# [MATERIAL FOR THIS TASK]
+ + +

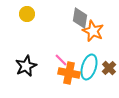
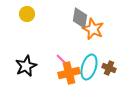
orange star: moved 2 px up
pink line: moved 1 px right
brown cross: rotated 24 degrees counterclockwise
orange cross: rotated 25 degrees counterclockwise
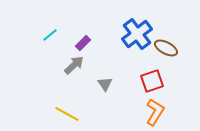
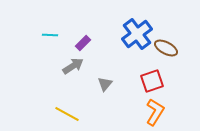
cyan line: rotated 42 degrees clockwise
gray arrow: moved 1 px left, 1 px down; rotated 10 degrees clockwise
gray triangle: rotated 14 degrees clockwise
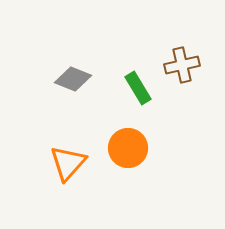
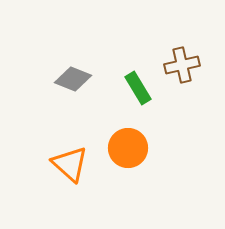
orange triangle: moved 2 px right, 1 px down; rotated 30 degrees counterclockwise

+ + +

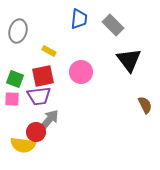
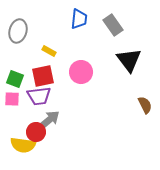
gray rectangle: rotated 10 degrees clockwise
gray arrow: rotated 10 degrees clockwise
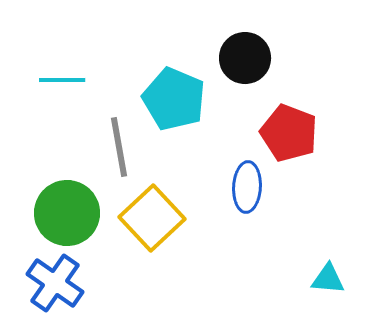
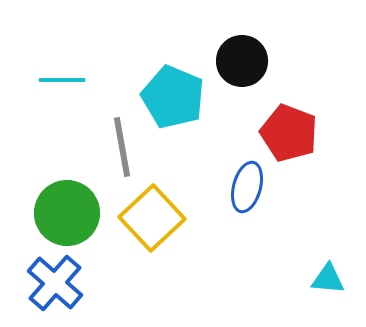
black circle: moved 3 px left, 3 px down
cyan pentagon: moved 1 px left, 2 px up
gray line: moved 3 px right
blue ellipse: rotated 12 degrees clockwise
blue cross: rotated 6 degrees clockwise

+ + +

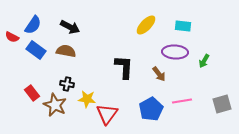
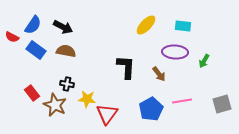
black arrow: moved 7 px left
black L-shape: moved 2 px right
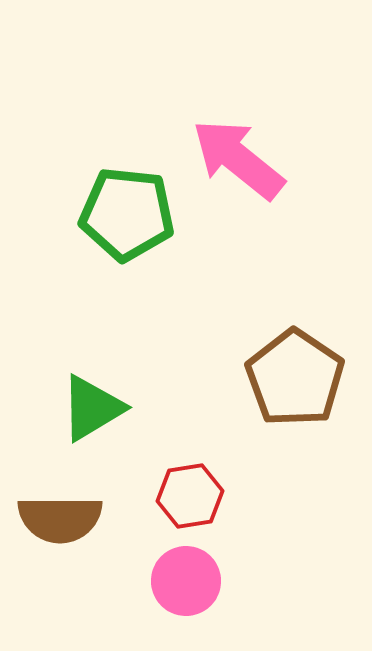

+ + +

# [TASK BRIEF]
Transcribe, word for word, the lines of the listing above from the one that contains "cyan line: rotated 42 degrees clockwise" through the one that contains "orange triangle: moved", keeping both ends and dropping the pictures.

# [COMPLETED TASK]
cyan line: rotated 42 degrees clockwise
gray arrow: moved 1 px left, 1 px down; rotated 10 degrees clockwise
gray triangle: rotated 14 degrees clockwise
orange triangle: moved 2 px right, 1 px down; rotated 30 degrees counterclockwise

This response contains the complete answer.